— YOUR ASSIGNMENT —
Using the listing below, copy exactly the lines from the one containing "removed | BLUE" to the one containing "replaced | BROWN", both lines included, and no others.

— DATASET EXCERPTS —
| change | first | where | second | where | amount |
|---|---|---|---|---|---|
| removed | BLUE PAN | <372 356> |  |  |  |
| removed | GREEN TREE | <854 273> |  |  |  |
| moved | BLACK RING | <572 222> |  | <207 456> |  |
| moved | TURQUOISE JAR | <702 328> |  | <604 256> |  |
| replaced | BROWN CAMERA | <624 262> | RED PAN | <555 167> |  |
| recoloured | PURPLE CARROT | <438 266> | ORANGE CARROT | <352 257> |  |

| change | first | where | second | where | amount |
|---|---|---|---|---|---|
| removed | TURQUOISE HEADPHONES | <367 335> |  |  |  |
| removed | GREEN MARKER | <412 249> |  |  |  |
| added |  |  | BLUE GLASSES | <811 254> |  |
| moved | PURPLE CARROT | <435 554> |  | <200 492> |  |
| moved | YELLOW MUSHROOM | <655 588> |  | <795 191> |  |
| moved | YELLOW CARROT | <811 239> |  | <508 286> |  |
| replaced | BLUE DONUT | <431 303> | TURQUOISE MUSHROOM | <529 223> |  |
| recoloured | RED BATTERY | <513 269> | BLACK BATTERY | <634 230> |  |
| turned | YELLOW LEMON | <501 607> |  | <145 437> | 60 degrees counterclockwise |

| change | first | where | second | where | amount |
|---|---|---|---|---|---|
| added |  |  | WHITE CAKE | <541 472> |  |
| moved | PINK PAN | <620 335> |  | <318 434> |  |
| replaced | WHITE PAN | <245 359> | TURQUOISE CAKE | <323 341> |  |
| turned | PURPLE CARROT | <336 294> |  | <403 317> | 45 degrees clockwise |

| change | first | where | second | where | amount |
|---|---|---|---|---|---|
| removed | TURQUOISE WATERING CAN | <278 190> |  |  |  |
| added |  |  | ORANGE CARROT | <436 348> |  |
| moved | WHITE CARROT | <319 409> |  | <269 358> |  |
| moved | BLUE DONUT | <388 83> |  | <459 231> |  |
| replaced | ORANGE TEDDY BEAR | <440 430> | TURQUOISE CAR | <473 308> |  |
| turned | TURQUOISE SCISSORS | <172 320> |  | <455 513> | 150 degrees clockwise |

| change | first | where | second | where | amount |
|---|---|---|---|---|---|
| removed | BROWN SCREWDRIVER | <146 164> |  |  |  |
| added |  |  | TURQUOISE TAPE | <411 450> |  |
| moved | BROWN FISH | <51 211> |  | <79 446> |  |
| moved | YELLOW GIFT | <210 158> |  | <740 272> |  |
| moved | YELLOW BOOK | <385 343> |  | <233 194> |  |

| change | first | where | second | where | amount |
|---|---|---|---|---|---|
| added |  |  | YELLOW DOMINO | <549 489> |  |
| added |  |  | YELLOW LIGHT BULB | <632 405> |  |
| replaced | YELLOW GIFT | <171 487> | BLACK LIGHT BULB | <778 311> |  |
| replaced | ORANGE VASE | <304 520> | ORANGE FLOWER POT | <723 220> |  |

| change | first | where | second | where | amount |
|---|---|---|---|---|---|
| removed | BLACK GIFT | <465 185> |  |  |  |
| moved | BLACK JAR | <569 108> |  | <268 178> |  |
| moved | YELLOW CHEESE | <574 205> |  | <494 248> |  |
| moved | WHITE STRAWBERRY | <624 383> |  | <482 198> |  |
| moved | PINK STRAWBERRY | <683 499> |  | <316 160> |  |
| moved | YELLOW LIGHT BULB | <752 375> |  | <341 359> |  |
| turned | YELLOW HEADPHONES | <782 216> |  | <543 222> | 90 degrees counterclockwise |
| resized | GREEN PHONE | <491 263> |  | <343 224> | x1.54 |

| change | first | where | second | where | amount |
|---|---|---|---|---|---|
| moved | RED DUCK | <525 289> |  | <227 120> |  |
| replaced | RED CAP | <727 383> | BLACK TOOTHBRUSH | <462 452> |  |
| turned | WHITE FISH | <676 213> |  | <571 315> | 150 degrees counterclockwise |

— SOLUTION FOR THIS PROBLEM —
| removed | BLUE PAN | <372 356> |  |  |  |
| removed | GREEN TREE | <854 273> |  |  |  |
| moved | BLACK RING | <572 222> |  | <207 456> |  |
| moved | TURQUOISE JAR | <702 328> |  | <604 256> |  |
| replaced | BROWN CAMERA | <624 262> | RED PAN | <555 167> |  |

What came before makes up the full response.